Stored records
Content starts
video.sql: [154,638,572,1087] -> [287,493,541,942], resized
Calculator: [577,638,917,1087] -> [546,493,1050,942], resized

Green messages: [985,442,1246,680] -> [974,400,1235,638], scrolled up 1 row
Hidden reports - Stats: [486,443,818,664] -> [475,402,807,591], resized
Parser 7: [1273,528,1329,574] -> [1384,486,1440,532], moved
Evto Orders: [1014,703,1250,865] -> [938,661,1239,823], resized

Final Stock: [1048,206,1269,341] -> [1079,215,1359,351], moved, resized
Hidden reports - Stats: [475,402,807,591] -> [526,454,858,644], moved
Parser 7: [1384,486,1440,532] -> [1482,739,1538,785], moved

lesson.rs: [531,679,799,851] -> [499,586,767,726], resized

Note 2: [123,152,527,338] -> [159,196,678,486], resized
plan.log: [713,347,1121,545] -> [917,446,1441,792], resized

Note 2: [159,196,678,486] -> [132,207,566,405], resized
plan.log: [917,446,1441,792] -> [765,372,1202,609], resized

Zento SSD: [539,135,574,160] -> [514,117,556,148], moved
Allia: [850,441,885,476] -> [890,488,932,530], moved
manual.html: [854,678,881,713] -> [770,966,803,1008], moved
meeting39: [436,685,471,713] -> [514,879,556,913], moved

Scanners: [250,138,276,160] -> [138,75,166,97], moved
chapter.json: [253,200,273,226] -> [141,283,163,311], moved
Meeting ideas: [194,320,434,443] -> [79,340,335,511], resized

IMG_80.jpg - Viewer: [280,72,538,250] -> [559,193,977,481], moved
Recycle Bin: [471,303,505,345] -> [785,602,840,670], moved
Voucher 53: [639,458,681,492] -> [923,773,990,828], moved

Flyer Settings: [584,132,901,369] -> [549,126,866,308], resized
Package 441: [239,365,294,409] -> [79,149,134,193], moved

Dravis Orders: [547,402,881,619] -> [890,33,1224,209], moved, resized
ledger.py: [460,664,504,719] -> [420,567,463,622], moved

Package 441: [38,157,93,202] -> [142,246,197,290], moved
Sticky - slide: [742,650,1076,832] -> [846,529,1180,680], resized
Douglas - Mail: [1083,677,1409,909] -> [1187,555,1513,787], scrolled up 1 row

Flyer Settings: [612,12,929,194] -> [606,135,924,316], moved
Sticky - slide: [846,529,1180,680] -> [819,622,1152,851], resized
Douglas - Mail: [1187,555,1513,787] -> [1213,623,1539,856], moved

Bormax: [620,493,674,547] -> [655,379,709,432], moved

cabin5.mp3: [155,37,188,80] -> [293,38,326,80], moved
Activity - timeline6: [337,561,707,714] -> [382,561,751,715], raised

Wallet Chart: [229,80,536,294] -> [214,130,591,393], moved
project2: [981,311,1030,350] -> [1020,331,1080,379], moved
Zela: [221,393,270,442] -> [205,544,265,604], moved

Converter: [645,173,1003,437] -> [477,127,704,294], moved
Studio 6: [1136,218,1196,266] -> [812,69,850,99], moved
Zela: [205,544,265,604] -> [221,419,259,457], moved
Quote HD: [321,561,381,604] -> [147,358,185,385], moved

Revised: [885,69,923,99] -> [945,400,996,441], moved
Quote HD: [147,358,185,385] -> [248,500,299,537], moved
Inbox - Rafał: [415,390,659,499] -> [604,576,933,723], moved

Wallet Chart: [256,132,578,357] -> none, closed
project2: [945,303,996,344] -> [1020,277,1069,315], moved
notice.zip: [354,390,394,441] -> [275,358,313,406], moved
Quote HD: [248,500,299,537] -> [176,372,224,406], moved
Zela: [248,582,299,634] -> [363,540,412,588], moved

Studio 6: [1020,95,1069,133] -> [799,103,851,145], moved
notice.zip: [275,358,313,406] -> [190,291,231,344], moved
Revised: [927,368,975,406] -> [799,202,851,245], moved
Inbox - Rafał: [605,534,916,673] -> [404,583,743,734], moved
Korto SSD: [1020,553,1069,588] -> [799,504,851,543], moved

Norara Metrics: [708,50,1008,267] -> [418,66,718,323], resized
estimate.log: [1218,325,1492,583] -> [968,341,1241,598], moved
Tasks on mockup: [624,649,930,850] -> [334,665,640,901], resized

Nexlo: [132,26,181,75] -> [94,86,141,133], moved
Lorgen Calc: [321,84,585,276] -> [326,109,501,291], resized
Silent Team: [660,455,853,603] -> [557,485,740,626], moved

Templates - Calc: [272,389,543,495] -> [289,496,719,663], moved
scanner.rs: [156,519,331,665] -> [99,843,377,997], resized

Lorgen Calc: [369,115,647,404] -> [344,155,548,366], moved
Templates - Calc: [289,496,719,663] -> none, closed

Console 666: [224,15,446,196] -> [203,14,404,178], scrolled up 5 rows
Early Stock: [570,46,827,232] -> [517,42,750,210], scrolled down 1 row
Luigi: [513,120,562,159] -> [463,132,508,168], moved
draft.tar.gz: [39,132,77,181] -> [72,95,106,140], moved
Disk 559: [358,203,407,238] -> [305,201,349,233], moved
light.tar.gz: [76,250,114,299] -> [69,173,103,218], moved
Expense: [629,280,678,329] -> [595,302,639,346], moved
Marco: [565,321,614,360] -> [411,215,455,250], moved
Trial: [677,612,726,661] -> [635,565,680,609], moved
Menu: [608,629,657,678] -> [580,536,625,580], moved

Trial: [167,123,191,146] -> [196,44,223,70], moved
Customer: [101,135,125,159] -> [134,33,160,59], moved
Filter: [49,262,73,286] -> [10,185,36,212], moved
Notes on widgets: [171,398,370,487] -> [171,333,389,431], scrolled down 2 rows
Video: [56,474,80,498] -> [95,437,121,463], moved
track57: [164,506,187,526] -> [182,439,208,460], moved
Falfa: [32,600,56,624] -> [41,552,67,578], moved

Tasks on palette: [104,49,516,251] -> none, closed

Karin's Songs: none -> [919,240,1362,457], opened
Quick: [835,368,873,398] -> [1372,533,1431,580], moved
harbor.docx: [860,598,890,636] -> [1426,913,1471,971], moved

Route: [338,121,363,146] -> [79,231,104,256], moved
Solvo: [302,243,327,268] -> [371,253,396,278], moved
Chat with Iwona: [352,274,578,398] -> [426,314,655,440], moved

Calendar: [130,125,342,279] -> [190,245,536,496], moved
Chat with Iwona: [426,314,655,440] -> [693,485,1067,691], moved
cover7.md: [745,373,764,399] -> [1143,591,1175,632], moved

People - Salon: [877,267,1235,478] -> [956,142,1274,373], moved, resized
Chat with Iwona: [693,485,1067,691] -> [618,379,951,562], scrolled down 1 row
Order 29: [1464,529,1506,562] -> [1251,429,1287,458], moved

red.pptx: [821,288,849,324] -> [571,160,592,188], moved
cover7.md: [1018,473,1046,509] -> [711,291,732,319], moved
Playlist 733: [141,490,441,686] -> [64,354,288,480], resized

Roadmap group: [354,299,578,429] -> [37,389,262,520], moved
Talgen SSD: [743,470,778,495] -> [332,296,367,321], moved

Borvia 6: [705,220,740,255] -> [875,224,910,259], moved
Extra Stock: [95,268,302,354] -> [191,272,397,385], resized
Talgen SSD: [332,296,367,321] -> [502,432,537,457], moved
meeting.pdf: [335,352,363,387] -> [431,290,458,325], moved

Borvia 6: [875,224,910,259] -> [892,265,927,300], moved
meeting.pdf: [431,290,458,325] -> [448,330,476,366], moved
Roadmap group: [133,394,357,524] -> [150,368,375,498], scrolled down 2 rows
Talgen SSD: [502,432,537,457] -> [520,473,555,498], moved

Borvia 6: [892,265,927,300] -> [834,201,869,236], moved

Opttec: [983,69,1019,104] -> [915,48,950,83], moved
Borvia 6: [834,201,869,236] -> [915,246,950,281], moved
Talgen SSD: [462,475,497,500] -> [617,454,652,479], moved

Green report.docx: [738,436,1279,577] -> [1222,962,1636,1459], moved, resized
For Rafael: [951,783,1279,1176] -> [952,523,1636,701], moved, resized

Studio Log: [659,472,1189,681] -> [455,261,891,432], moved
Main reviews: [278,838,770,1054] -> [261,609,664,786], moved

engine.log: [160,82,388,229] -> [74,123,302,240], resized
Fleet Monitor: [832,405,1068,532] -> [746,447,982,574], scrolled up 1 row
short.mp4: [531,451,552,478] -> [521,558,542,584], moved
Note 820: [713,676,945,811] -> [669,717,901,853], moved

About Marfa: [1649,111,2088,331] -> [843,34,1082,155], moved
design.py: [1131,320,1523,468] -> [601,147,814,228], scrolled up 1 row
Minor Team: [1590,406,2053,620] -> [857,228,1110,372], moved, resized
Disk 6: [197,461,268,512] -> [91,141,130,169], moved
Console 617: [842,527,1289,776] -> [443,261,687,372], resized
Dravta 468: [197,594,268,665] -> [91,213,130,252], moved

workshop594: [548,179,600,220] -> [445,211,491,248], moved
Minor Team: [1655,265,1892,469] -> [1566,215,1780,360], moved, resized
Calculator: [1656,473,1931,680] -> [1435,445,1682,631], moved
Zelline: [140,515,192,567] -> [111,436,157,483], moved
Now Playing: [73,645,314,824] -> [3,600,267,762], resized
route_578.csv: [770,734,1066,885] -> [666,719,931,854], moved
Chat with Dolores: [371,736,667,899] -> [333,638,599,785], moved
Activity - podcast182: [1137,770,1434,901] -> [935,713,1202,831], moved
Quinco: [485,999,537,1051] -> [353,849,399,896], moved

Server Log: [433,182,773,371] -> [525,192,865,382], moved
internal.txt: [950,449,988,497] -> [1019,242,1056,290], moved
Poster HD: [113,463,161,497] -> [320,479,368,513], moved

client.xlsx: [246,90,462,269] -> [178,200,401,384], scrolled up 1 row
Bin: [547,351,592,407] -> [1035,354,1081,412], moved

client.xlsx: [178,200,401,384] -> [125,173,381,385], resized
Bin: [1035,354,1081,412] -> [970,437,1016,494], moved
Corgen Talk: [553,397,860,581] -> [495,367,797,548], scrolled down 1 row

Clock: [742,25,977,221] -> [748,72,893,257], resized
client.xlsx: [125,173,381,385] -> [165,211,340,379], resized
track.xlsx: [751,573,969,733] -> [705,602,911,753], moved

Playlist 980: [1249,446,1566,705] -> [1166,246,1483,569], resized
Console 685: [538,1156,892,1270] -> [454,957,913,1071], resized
Content ends
Transcribe only what runs from the line with "Now Playing: [73,645,314,824]" to the last line above, keeping every line exactly as written.

Now Playing: [73,645,314,824] -> [3,600,267,762], resized
route_578.csv: [770,734,1066,885] -> [666,719,931,854], moved
Chat with Dolores: [371,736,667,899] -> [333,638,599,785], moved
Activity - podcast182: [1137,770,1434,901] -> [935,713,1202,831], moved
Quinco: [485,999,537,1051] -> [353,849,399,896], moved

Server Log: [433,182,773,371] -> [525,192,865,382], moved
internal.txt: [950,449,988,497] -> [1019,242,1056,290], moved
Poster HD: [113,463,161,497] -> [320,479,368,513], moved

client.xlsx: [246,90,462,269] -> [178,200,401,384], scrolled up 1 row
Bin: [547,351,592,407] -> [1035,354,1081,412], moved

client.xlsx: [178,200,401,384] -> [125,173,381,385], resized
Bin: [1035,354,1081,412] -> [970,437,1016,494], moved
Corgen Talk: [553,397,860,581] -> [495,367,797,548], scrolled down 1 row

Clock: [742,25,977,221] -> [748,72,893,257], resized
client.xlsx: [125,173,381,385] -> [165,211,340,379], resized
track.xlsx: [751,573,969,733] -> [705,602,911,753], moved

Playlist 980: [1249,446,1566,705] -> [1166,246,1483,569], resized
Console 685: [538,1156,892,1270] -> [454,957,913,1071], resized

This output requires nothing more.